DATA RECORDS:

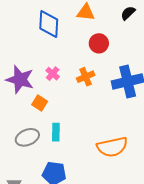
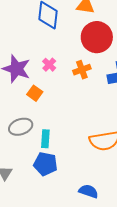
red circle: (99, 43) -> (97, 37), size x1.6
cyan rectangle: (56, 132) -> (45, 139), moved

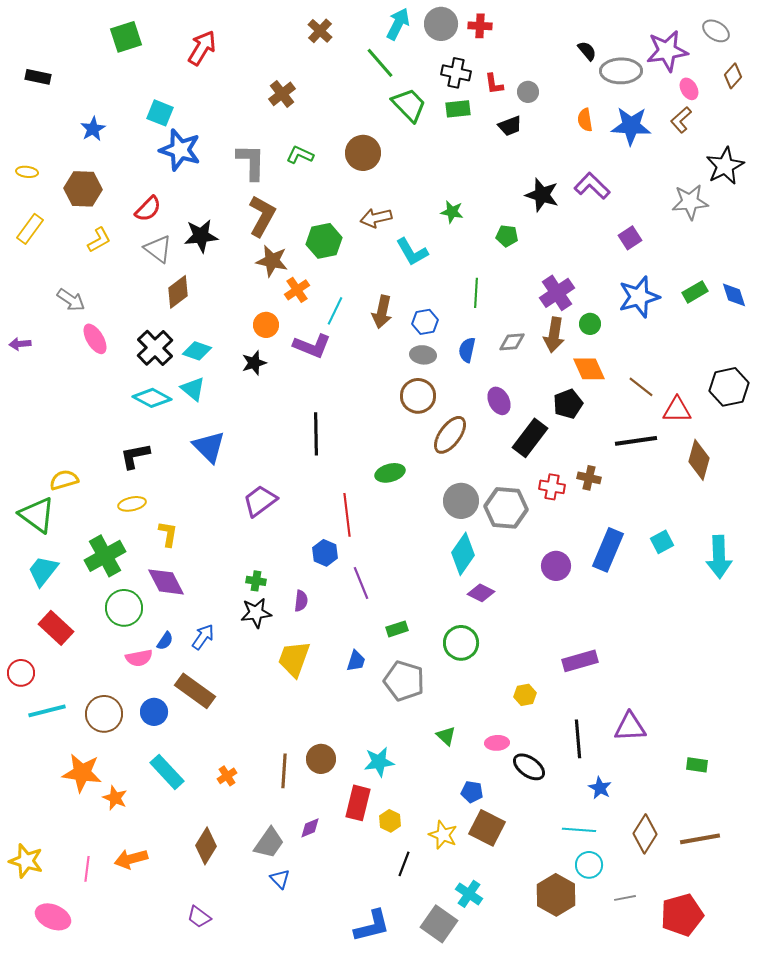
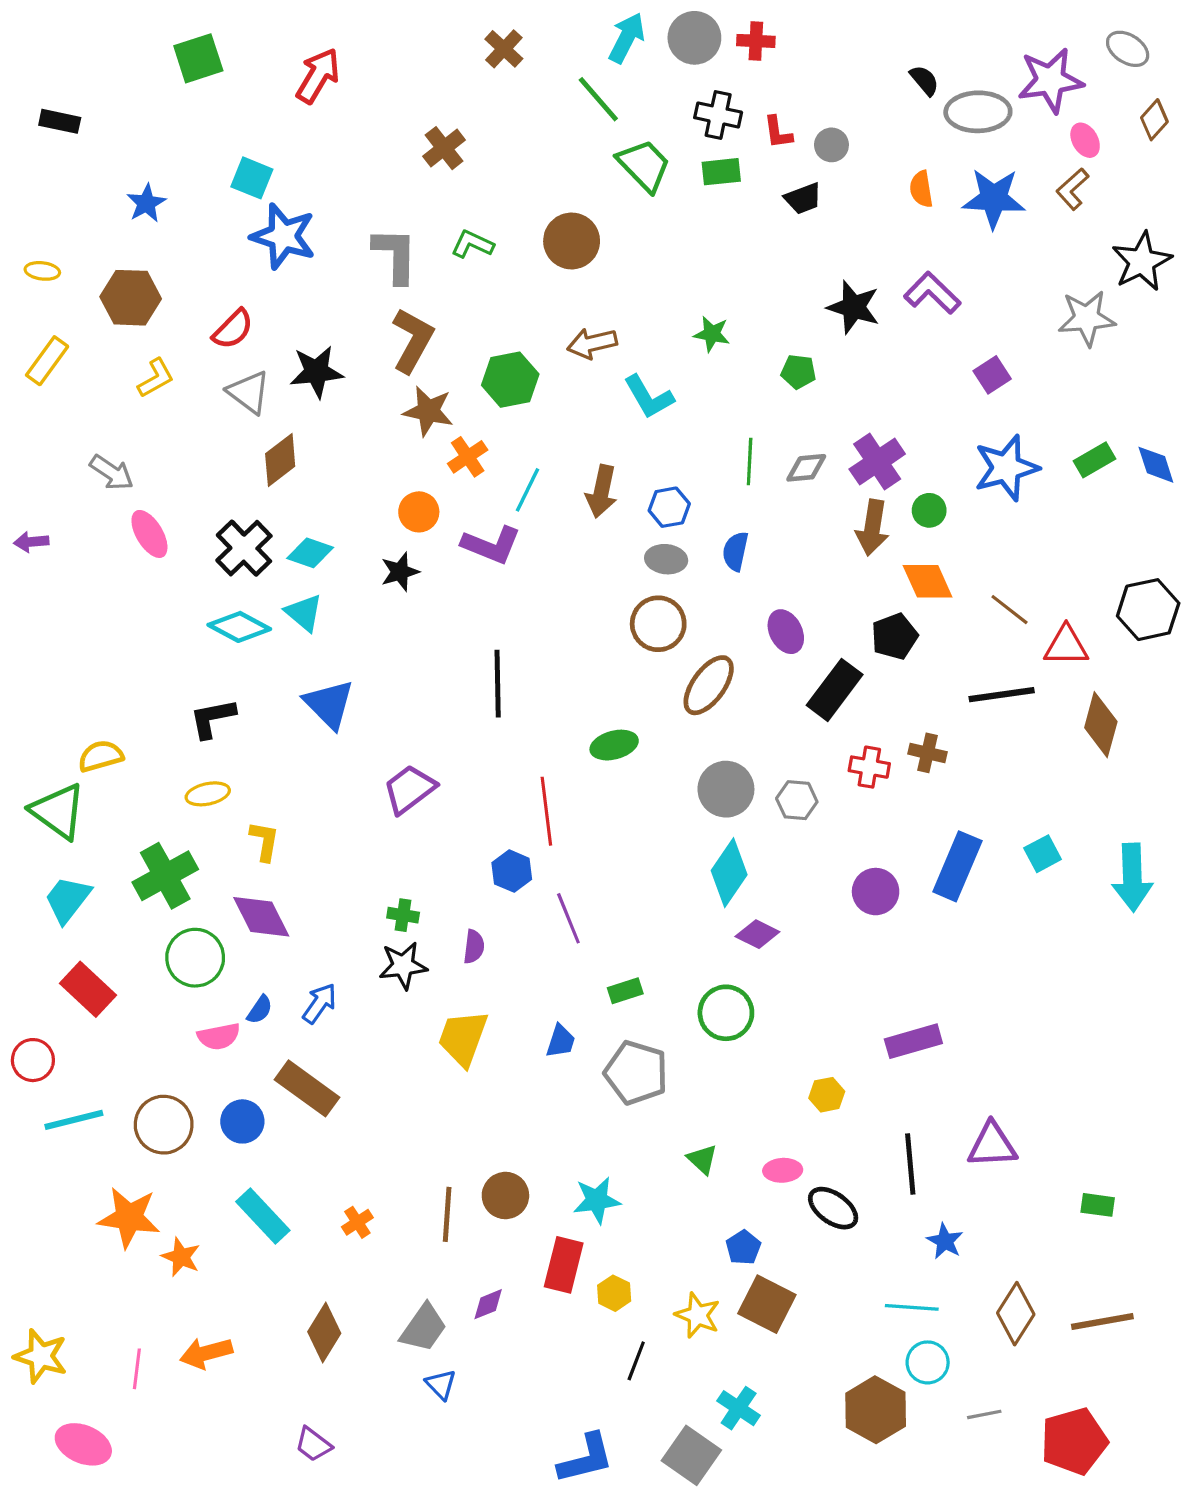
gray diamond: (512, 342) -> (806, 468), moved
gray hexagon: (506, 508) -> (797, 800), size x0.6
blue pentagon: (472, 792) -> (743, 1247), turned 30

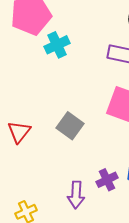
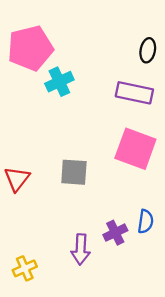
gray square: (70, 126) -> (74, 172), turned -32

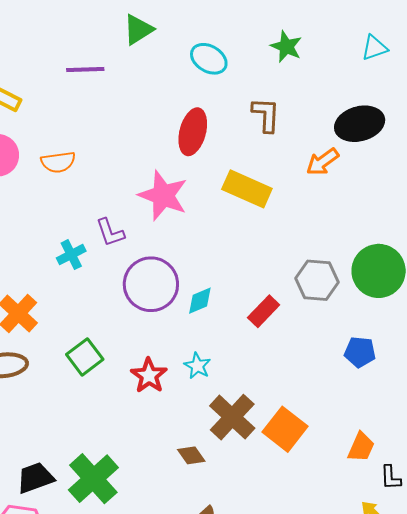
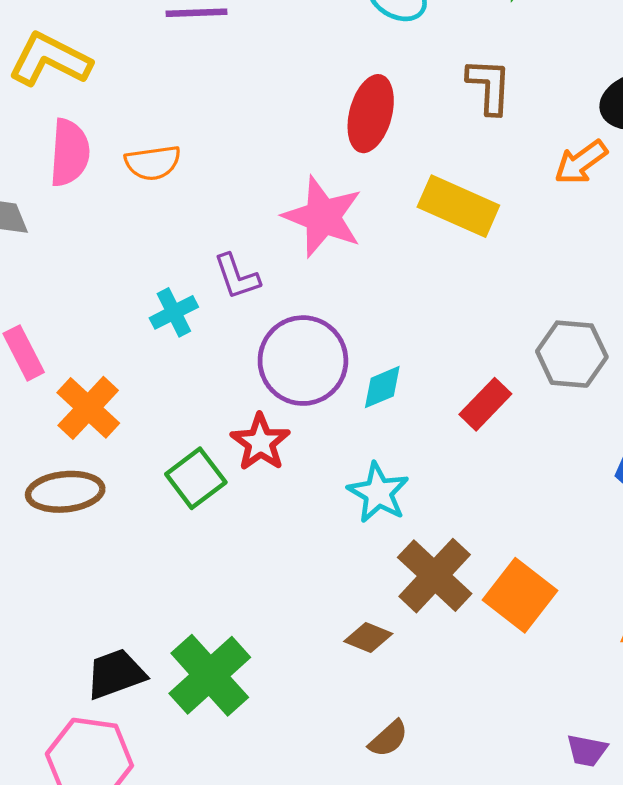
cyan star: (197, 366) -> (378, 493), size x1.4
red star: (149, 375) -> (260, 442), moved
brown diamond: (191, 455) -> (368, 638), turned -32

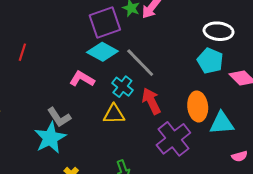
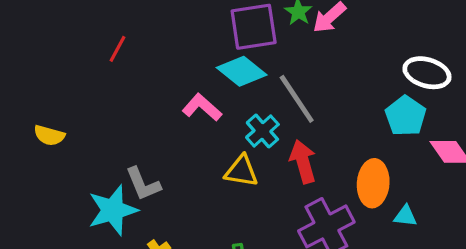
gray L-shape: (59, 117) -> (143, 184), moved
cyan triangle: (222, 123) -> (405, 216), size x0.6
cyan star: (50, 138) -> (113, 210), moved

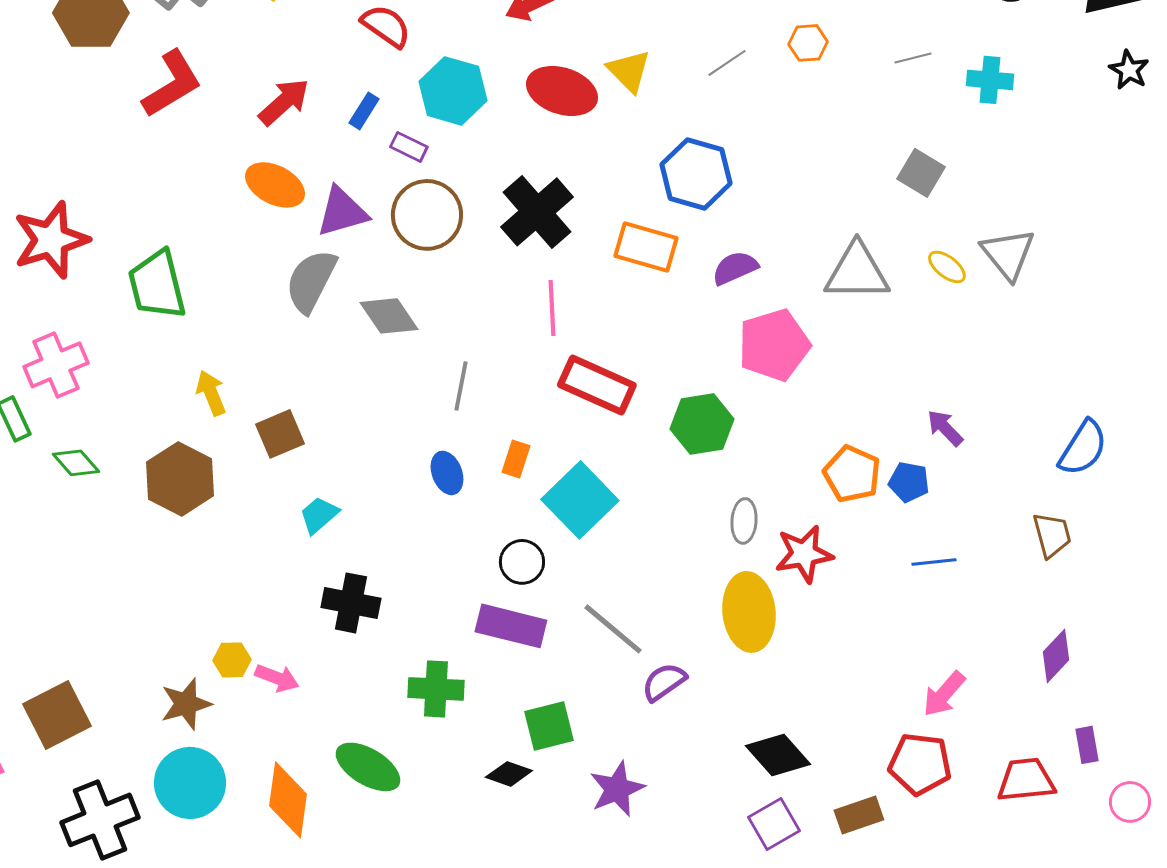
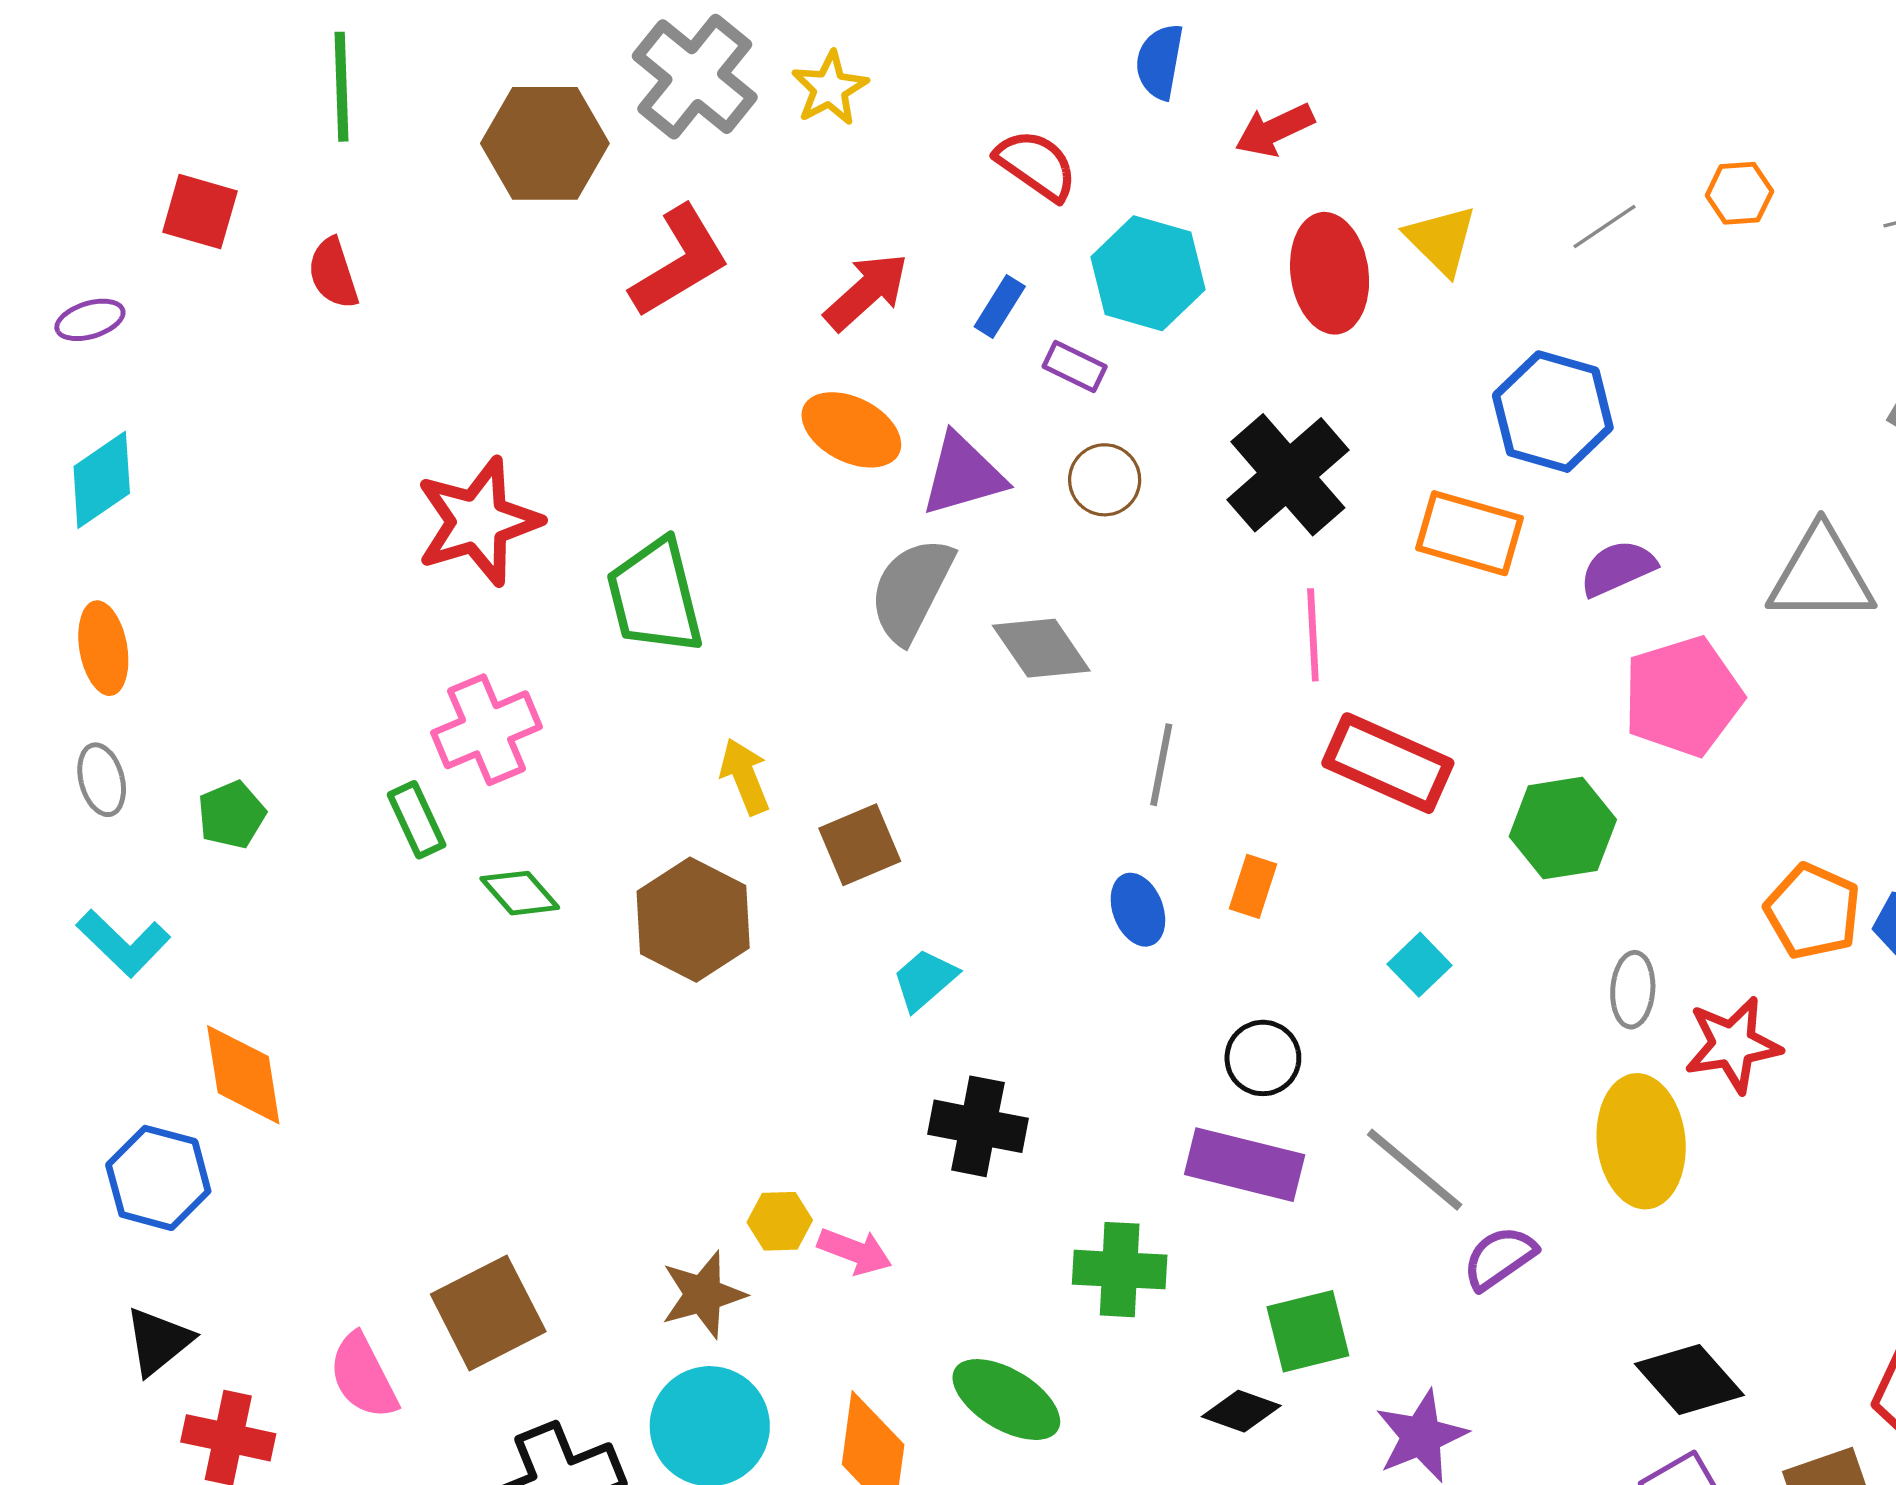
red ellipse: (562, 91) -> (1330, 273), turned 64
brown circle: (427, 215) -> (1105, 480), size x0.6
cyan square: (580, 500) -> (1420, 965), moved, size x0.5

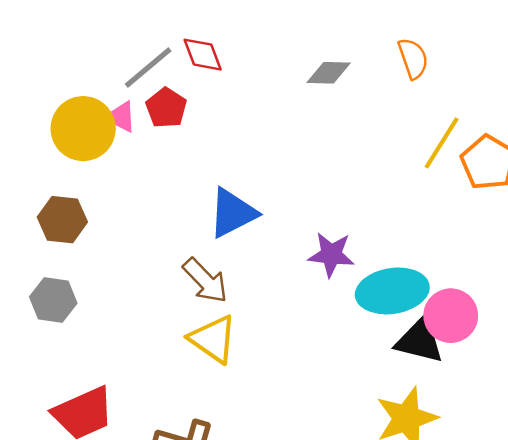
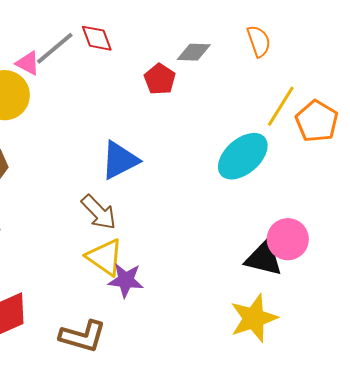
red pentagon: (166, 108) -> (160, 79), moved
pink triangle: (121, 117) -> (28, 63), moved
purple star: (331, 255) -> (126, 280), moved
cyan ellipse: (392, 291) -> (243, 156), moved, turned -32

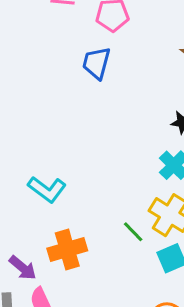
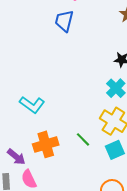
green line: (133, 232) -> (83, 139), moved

ABOUT THIS EXERCISE:
Reproduce the lines of the listing exactly, starting at the one that contains "brown circle: (427, 215)" and continuing through the final line, but leave out the pictures.

YOUR SOLUTION:
brown circle: (427, 215) -> (1105, 480), size x0.6
cyan square: (580, 500) -> (1420, 965), moved, size x0.5

red pentagon: (166, 108) -> (160, 79), moved
pink triangle: (121, 117) -> (28, 63), moved
purple star: (331, 255) -> (126, 280), moved
cyan ellipse: (392, 291) -> (243, 156), moved, turned -32

green line: (133, 232) -> (83, 139), moved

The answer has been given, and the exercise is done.